- [INSTRUCTIONS TO FOLLOW]
I'd like an exact copy of every line from the start of the entries below through the line containing "orange square: (518, 189)", please.

[Data extracted from a collection]
:::::

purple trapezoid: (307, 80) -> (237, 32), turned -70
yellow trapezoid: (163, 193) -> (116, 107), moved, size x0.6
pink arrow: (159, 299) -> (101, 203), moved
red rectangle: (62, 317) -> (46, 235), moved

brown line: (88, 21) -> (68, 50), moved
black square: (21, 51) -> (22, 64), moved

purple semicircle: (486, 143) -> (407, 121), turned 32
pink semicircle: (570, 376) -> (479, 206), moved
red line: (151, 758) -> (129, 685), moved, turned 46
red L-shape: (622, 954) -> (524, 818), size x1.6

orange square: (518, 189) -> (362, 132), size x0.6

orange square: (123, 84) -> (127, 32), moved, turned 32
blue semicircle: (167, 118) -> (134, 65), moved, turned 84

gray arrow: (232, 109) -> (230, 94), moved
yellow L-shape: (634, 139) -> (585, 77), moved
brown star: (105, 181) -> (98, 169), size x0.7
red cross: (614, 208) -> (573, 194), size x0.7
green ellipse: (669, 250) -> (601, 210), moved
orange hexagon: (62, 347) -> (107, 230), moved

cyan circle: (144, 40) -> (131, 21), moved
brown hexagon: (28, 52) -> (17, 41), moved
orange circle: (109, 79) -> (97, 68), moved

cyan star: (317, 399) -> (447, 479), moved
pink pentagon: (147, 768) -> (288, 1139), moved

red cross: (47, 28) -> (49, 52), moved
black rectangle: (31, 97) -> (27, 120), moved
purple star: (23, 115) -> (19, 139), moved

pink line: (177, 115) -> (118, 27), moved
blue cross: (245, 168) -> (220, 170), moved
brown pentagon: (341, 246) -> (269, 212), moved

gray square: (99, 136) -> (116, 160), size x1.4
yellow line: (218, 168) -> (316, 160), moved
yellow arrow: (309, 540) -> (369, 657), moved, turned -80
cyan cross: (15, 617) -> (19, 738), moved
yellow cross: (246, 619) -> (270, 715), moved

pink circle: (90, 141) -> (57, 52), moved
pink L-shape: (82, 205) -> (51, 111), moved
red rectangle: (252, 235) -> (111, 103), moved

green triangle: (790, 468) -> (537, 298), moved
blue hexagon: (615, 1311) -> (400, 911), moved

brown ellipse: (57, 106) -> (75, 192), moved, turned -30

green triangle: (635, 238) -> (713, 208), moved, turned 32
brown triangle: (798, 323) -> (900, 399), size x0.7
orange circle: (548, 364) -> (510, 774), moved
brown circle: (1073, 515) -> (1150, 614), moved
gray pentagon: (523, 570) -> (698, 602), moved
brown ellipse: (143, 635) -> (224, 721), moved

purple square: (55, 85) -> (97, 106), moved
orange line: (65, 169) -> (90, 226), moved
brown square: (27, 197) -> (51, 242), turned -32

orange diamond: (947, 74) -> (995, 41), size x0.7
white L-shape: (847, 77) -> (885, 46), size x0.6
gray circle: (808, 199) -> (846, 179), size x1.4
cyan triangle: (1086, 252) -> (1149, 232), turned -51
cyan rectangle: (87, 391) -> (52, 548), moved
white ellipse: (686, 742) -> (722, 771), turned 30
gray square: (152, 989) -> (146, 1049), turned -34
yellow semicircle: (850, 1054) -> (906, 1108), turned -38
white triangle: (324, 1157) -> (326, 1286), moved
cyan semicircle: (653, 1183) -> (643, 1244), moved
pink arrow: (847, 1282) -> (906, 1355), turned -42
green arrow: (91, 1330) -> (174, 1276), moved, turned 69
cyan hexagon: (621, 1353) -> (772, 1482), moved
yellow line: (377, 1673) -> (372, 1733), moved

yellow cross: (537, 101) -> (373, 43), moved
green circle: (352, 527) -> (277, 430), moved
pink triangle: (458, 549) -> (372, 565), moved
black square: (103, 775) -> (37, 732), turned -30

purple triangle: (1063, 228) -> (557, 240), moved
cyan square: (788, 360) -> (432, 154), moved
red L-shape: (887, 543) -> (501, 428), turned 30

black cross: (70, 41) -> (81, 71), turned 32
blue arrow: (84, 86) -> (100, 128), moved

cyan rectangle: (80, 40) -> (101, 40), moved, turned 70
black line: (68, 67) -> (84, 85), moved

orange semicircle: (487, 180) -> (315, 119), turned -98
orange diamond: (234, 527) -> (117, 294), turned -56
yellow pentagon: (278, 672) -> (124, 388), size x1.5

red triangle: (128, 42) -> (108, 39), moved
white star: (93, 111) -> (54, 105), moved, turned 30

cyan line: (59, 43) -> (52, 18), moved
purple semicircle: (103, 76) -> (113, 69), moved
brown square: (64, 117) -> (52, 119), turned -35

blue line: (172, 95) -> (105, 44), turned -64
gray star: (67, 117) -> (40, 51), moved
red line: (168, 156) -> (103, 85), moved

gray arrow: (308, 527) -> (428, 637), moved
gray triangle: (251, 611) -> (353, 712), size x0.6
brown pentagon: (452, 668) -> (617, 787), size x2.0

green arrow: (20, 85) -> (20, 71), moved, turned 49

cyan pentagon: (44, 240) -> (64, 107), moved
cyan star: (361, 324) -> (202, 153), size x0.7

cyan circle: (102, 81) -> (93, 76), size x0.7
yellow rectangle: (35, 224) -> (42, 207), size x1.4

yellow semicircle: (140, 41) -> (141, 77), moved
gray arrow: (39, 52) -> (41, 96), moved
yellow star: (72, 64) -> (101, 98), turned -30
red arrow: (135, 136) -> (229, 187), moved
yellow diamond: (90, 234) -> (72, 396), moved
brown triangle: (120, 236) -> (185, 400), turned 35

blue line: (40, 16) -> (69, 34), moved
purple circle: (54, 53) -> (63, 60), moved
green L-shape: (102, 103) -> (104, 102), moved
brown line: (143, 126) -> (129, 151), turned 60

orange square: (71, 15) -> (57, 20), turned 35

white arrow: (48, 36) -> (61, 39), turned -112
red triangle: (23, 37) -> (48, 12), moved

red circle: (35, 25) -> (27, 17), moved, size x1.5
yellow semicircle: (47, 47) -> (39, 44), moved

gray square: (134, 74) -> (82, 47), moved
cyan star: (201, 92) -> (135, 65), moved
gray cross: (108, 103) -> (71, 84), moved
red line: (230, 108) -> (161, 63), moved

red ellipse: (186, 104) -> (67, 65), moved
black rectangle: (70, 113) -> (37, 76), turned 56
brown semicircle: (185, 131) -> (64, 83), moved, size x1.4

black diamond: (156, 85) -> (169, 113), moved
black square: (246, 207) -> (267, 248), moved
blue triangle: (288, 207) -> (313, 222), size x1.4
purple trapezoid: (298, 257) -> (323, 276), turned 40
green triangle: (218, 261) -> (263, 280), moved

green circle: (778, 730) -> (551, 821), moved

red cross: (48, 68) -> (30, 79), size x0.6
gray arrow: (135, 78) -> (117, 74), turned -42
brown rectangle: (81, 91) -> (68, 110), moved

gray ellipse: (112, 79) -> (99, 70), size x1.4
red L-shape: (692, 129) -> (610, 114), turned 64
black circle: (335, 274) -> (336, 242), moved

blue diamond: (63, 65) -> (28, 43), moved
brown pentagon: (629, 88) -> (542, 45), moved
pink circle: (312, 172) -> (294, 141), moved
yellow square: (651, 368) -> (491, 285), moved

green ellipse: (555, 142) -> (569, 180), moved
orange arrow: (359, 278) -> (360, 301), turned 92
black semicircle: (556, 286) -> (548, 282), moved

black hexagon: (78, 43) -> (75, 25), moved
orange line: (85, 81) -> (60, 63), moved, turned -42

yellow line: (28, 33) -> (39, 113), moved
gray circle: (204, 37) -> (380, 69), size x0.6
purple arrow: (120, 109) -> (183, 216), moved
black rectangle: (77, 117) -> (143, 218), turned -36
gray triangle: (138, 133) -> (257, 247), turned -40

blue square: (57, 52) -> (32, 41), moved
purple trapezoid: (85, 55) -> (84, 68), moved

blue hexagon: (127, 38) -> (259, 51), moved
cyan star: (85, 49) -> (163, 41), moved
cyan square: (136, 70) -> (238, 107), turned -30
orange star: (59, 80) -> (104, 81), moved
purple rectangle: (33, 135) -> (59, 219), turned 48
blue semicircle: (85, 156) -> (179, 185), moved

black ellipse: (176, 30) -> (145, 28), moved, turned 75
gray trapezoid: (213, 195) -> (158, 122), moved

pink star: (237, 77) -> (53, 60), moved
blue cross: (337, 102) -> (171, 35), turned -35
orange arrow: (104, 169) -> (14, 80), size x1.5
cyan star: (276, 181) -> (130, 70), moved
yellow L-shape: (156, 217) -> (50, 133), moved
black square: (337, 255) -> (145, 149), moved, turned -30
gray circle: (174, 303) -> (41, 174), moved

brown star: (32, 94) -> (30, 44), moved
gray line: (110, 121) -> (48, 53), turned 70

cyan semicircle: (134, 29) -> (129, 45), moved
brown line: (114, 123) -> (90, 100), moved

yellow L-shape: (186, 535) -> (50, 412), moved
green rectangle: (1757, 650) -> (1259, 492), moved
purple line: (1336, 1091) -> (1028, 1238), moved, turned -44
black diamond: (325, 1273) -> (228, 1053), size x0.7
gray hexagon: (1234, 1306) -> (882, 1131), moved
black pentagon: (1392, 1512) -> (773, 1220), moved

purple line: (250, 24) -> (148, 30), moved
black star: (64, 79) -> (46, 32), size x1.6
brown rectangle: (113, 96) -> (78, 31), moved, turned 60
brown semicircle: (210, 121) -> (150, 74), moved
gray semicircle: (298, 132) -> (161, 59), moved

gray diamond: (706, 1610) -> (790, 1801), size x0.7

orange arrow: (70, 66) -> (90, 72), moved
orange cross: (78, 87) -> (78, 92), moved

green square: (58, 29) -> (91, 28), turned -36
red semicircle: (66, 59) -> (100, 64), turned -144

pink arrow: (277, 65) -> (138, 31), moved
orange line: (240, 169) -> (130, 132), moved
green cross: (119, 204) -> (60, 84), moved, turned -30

:::::

- [OUTPUT BELOW]
purple trapezoid: (307, 80) -> (237, 32), turned -70
yellow trapezoid: (163, 193) -> (116, 107), moved, size x0.6
pink arrow: (159, 299) -> (101, 203), moved
red rectangle: (62, 317) -> (46, 235), moved

brown line: (88, 21) -> (68, 50), moved
black square: (21, 51) -> (22, 64), moved

purple semicircle: (486, 143) -> (407, 121), turned 32
pink semicircle: (570, 376) -> (479, 206), moved
red line: (151, 758) -> (129, 685), moved, turned 46
red L-shape: (622, 954) -> (524, 818), size x1.6

orange square: (518, 189) -> (362, 132), size x0.6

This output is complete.